[LISTED RECORDS Boundary: Start]
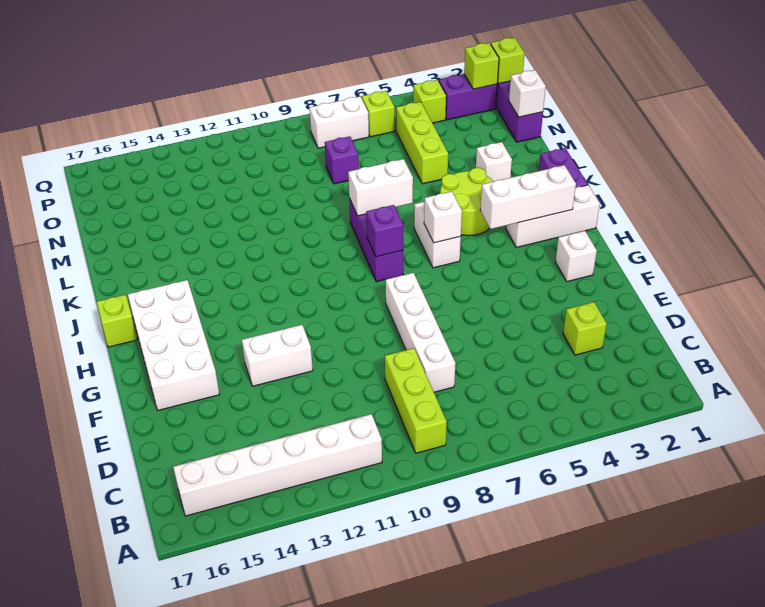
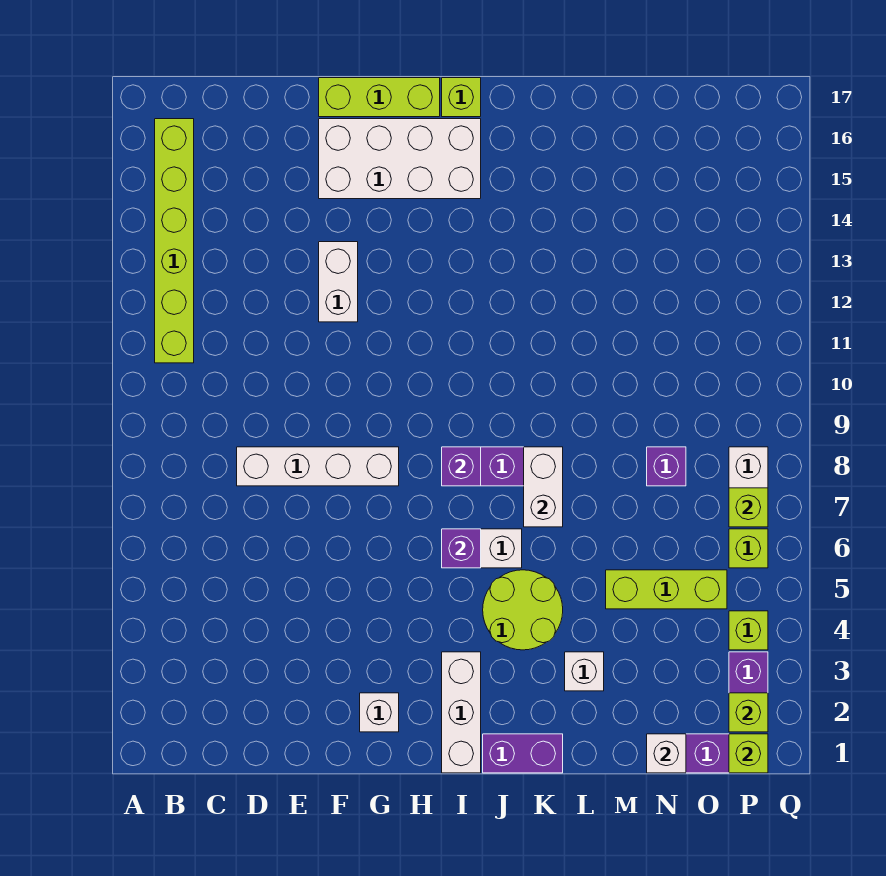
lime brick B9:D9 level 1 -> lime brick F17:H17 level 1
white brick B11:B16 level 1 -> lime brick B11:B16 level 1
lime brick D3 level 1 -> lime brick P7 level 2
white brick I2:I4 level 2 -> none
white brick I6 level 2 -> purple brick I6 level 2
[LISTED RECORDS Boundary: End]
ACTION ITEM:
All that should be returned is the run of lines from the one with "lime brick D3" to the last line of the material above, copied exactly.

SOLUTION FOR THIS PROBLEM:
lime brick D3 level 1 -> lime brick P7 level 2
white brick I2:I4 level 2 -> none
white brick I6 level 2 -> purple brick I6 level 2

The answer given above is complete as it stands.